_Stated problem_
Rewrite these records, changing every "wick" to "lid" and keeping everything else the same. Leave out the pictures.

_Records to use_
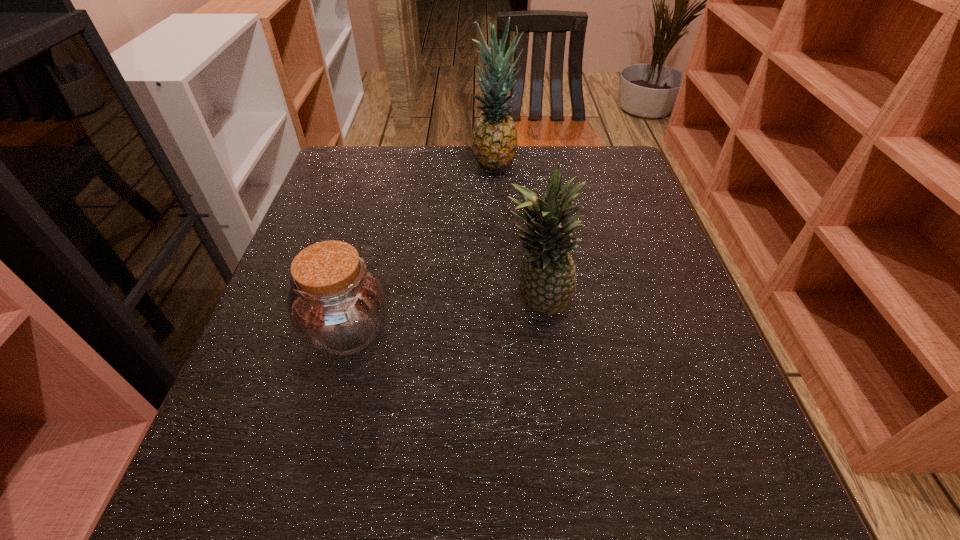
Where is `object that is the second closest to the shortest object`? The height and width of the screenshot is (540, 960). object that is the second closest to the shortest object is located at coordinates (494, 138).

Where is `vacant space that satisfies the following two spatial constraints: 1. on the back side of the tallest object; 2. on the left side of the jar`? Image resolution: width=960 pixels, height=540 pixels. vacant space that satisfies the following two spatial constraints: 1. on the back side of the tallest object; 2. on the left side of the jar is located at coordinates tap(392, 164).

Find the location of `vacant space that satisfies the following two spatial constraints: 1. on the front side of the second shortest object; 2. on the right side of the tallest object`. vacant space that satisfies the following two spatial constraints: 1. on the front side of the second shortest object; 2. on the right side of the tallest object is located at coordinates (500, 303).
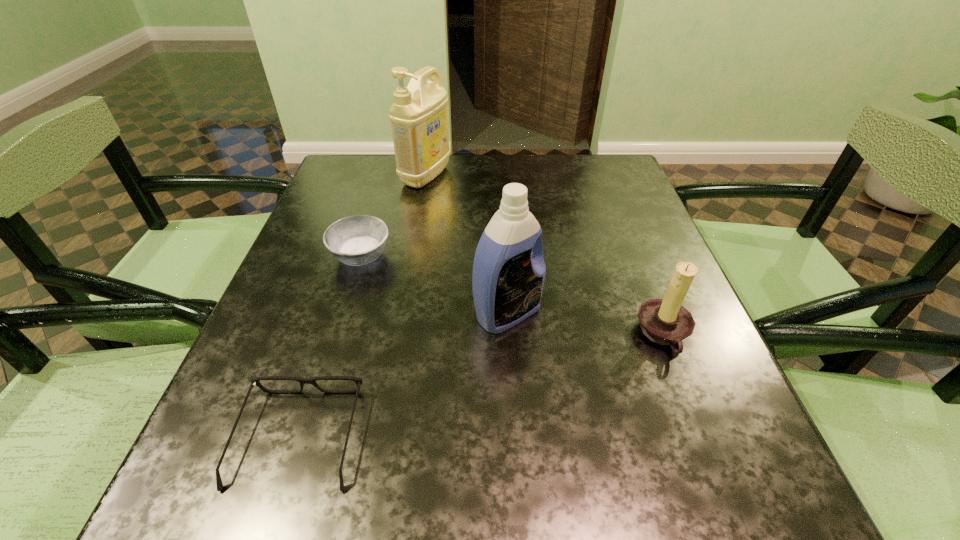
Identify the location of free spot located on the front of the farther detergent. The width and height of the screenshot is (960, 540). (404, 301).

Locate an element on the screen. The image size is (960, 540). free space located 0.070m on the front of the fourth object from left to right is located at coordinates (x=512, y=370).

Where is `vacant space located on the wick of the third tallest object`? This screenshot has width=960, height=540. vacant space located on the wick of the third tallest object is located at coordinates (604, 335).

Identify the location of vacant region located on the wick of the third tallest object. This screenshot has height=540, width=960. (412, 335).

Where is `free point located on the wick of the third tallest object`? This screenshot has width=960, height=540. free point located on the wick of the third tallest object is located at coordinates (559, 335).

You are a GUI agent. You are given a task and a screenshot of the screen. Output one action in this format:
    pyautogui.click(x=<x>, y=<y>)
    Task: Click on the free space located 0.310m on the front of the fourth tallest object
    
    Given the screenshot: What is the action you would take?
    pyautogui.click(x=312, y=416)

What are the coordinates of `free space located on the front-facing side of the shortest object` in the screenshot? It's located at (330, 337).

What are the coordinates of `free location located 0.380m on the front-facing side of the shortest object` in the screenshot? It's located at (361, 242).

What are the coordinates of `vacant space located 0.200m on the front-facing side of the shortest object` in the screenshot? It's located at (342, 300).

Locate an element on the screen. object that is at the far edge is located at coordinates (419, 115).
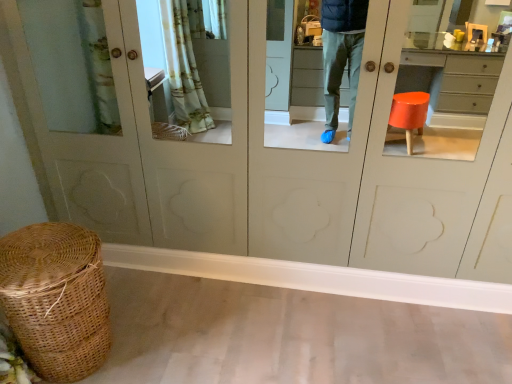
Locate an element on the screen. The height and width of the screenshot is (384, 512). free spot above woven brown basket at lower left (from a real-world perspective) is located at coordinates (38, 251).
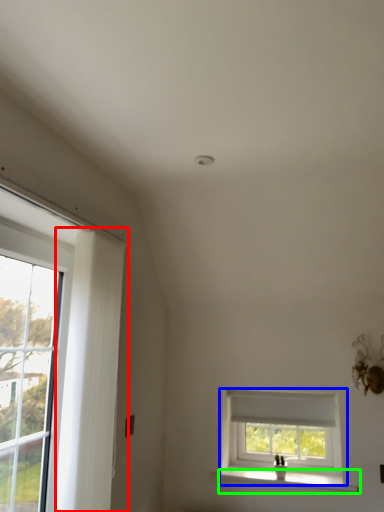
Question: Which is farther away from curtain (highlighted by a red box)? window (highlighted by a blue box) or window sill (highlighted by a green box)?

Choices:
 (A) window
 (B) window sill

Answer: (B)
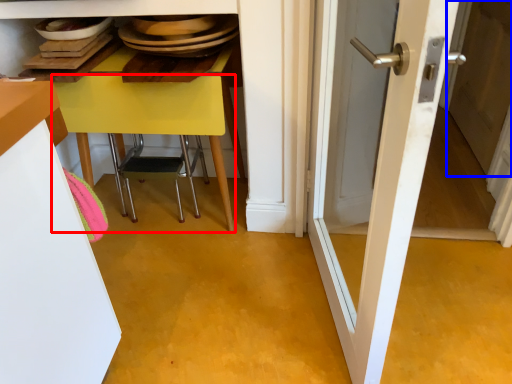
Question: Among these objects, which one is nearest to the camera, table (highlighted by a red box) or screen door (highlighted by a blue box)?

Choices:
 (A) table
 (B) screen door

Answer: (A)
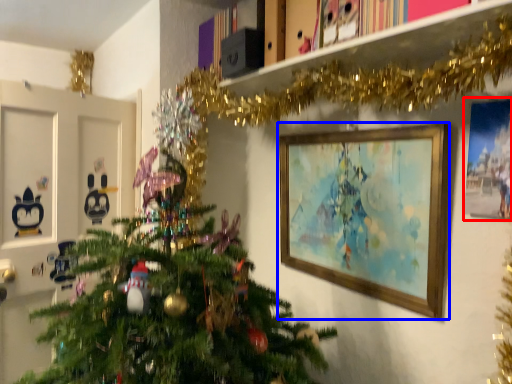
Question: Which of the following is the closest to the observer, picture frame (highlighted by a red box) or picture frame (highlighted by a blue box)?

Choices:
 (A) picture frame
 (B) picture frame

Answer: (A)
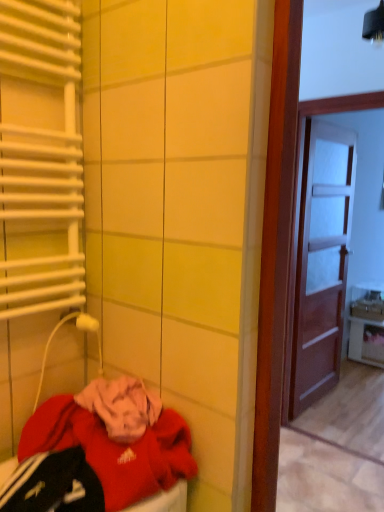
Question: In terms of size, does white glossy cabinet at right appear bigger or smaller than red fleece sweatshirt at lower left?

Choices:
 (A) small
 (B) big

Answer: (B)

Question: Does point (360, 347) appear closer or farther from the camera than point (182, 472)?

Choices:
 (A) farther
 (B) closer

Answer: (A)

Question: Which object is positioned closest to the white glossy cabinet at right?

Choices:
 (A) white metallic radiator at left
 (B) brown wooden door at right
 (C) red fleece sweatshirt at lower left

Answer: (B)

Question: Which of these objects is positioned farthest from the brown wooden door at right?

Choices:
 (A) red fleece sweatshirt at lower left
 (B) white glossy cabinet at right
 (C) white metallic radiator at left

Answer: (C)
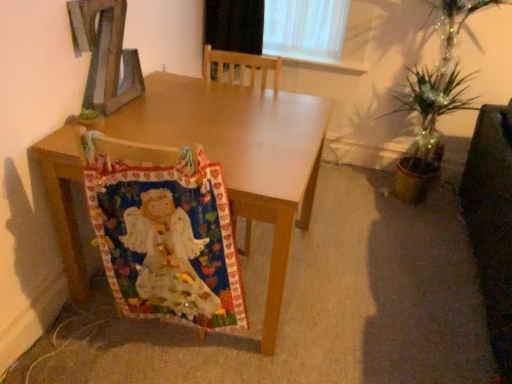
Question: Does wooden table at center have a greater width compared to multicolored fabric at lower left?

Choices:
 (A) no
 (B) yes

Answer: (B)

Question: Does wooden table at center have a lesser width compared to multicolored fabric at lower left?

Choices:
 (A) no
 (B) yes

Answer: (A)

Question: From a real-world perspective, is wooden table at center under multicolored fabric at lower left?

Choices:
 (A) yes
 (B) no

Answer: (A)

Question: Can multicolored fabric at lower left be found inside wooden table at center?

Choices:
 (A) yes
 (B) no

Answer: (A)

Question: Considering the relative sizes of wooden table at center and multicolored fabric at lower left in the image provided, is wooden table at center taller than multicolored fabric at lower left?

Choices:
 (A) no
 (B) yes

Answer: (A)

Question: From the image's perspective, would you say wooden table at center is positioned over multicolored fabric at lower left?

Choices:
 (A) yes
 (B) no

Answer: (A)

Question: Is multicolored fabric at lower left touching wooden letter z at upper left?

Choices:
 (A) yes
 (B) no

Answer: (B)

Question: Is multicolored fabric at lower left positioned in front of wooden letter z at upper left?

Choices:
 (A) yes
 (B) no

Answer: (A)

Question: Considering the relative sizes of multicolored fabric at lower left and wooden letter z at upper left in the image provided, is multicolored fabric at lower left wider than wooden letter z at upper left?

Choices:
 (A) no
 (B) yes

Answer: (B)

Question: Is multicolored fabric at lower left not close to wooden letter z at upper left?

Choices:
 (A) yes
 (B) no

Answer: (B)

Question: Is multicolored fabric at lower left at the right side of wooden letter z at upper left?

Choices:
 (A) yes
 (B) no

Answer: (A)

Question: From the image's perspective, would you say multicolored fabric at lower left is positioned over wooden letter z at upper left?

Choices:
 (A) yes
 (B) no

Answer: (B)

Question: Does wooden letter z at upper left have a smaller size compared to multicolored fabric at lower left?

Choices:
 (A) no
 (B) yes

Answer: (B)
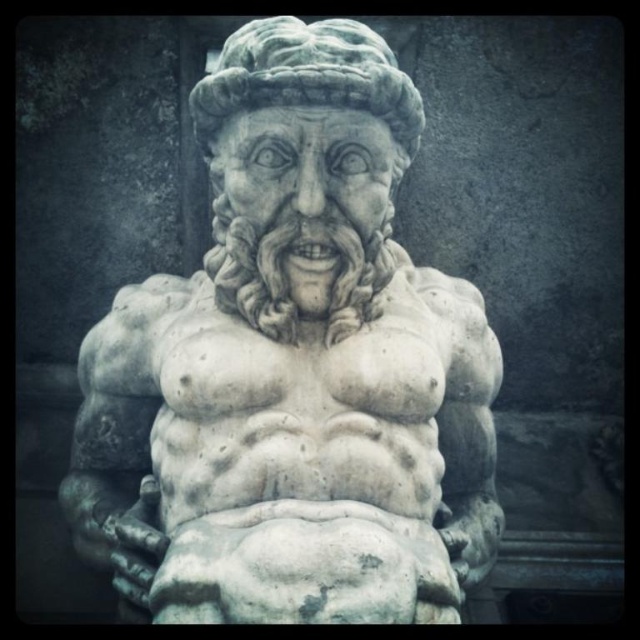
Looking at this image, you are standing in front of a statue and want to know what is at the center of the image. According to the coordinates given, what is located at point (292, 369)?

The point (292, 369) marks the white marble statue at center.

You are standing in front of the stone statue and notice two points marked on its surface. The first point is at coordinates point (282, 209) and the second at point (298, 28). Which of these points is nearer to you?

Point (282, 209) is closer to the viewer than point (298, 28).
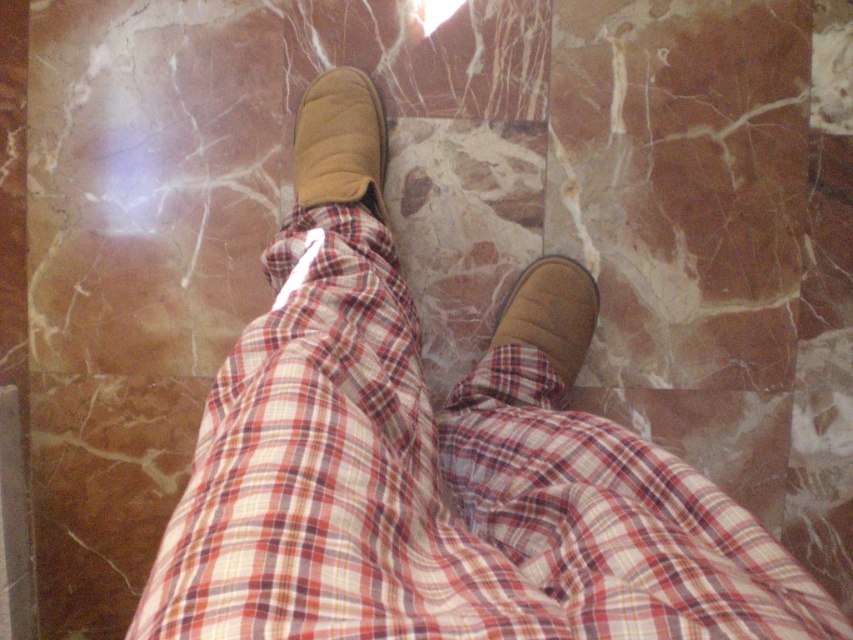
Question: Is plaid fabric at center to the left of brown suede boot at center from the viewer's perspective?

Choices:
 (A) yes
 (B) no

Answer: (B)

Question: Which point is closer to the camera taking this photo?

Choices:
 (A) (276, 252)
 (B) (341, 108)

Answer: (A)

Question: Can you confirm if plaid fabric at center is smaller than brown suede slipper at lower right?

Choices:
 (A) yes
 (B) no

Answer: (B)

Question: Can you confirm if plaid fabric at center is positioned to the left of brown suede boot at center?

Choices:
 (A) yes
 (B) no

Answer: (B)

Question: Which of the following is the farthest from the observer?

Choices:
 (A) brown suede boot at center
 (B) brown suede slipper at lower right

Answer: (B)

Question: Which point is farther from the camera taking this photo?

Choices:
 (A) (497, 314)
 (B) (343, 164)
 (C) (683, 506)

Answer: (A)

_Response to the exercise_
Where is `object that is the second closest to the shortest object`? The height and width of the screenshot is (540, 960). object that is the second closest to the shortest object is located at coordinates (494, 138).

Where is `vacant space that satisfies the following two spatial constraints: 1. on the back side of the tallest object; 2. on the left side of the jar`? Image resolution: width=960 pixels, height=540 pixels. vacant space that satisfies the following two spatial constraints: 1. on the back side of the tallest object; 2. on the left side of the jar is located at coordinates tap(392, 164).

Find the location of `vacant space that satisfies the following two spatial constraints: 1. on the front side of the second shortest object; 2. on the right side of the tallest object`. vacant space that satisfies the following two spatial constraints: 1. on the front side of the second shortest object; 2. on the right side of the tallest object is located at coordinates (500, 303).
Identify the location of free spot located on the front of the farther detergent. The width and height of the screenshot is (960, 540). (404, 301).

Locate an element on the screen. The image size is (960, 540). free space located 0.070m on the front of the fourth object from left to right is located at coordinates (x=512, y=370).

Where is `vacant space located on the lid of the third tallest object`? This screenshot has width=960, height=540. vacant space located on the lid of the third tallest object is located at coordinates (604, 335).

Identify the location of vacant region located on the lid of the third tallest object. This screenshot has height=540, width=960. (412, 335).

Where is `free point located on the lid of the third tallest object`? This screenshot has width=960, height=540. free point located on the lid of the third tallest object is located at coordinates (559, 335).

You are a GUI agent. You are given a task and a screenshot of the screen. Output one action in this format:
    pyautogui.click(x=<x>, y=<y>)
    Task: Click on the free space located 0.310m on the front of the fourth tallest object
    
    Given the screenshot: What is the action you would take?
    pyautogui.click(x=312, y=416)

What are the coordinates of `free space located on the front-facing side of the shortest object` in the screenshot? It's located at (330, 337).

What are the coordinates of `free location located 0.380m on the front-facing side of the shortest object` in the screenshot? It's located at (361, 242).

What are the coordinates of `vacant space located 0.200m on the front-facing side of the shortest object` in the screenshot? It's located at (342, 300).

Locate an element on the screen. object that is at the far edge is located at coordinates (419, 115).
Locate an element on the screen. The height and width of the screenshot is (384, 512). free spot above woven brown basket at lower left (from a real-world perspective) is located at coordinates (38, 251).
Question: Which is farther away from curtain (highlighted by a red box)? window (highlighted by a blue box) or window sill (highlighted by a green box)?

Choices:
 (A) window
 (B) window sill

Answer: (B)
Question: Among these objects, which one is nearest to the camera, table (highlighted by a red box) or screen door (highlighted by a blue box)?

Choices:
 (A) table
 (B) screen door

Answer: (A)
Question: Which of the following is the closest to the observer, picture frame (highlighted by a red box) or picture frame (highlighted by a blue box)?

Choices:
 (A) picture frame
 (B) picture frame

Answer: (A)
Question: In terms of size, does white glossy cabinet at right appear bigger or smaller than red fleece sweatshirt at lower left?

Choices:
 (A) small
 (B) big

Answer: (B)

Question: Does point (360, 347) appear closer or farther from the camera than point (182, 472)?

Choices:
 (A) farther
 (B) closer

Answer: (A)

Question: Which object is positioned closest to the white glossy cabinet at right?

Choices:
 (A) white metallic radiator at left
 (B) brown wooden door at right
 (C) red fleece sweatshirt at lower left

Answer: (B)

Question: Which of these objects is positioned farthest from the brown wooden door at right?

Choices:
 (A) red fleece sweatshirt at lower left
 (B) white glossy cabinet at right
 (C) white metallic radiator at left

Answer: (C)
Question: Does wooden table at center have a greater width compared to multicolored fabric at lower left?

Choices:
 (A) no
 (B) yes

Answer: (B)

Question: Does wooden table at center have a lesser width compared to multicolored fabric at lower left?

Choices:
 (A) no
 (B) yes

Answer: (A)

Question: From a real-world perspective, is wooden table at center under multicolored fabric at lower left?

Choices:
 (A) yes
 (B) no

Answer: (A)

Question: Can multicolored fabric at lower left be found inside wooden table at center?

Choices:
 (A) yes
 (B) no

Answer: (A)

Question: Considering the relative sizes of wooden table at center and multicolored fabric at lower left in the image provided, is wooden table at center taller than multicolored fabric at lower left?

Choices:
 (A) no
 (B) yes

Answer: (A)

Question: From the image's perspective, would you say wooden table at center is positioned over multicolored fabric at lower left?

Choices:
 (A) yes
 (B) no

Answer: (A)

Question: Is multicolored fabric at lower left touching wooden letter z at upper left?

Choices:
 (A) yes
 (B) no

Answer: (B)

Question: Is multicolored fabric at lower left positioned in front of wooden letter z at upper left?

Choices:
 (A) yes
 (B) no

Answer: (A)

Question: Considering the relative sizes of multicolored fabric at lower left and wooden letter z at upper left in the image provided, is multicolored fabric at lower left wider than wooden letter z at upper left?

Choices:
 (A) no
 (B) yes

Answer: (B)

Question: Is multicolored fabric at lower left not close to wooden letter z at upper left?

Choices:
 (A) yes
 (B) no

Answer: (B)

Question: Is multicolored fabric at lower left at the right side of wooden letter z at upper left?

Choices:
 (A) yes
 (B) no

Answer: (A)

Question: From the image's perspective, would you say multicolored fabric at lower left is positioned over wooden letter z at upper left?

Choices:
 (A) yes
 (B) no

Answer: (B)

Question: Does wooden letter z at upper left have a smaller size compared to multicolored fabric at lower left?

Choices:
 (A) no
 (B) yes

Answer: (B)
Looking at this image, you are standing in front of a statue and want to know what is at the center of the image. According to the coordinates given, what is located at point (292, 369)?

The point (292, 369) marks the white marble statue at center.

You are standing in front of the stone statue and notice two points marked on its surface. The first point is at coordinates point (282, 209) and the second at point (298, 28). Which of these points is nearer to you?

Point (282, 209) is closer to the viewer than point (298, 28).
Question: Is plaid fabric at center to the left of brown suede boot at center from the viewer's perspective?

Choices:
 (A) yes
 (B) no

Answer: (B)

Question: Which point is closer to the camera taking this photo?

Choices:
 (A) (276, 252)
 (B) (341, 108)

Answer: (A)

Question: Can you confirm if plaid fabric at center is smaller than brown suede slipper at lower right?

Choices:
 (A) yes
 (B) no

Answer: (B)

Question: Can you confirm if plaid fabric at center is positioned to the left of brown suede boot at center?

Choices:
 (A) yes
 (B) no

Answer: (B)

Question: Which of the following is the farthest from the observer?

Choices:
 (A) brown suede boot at center
 (B) brown suede slipper at lower right

Answer: (B)

Question: Which point is farther from the camera taking this photo?

Choices:
 (A) (497, 314)
 (B) (343, 164)
 (C) (683, 506)

Answer: (A)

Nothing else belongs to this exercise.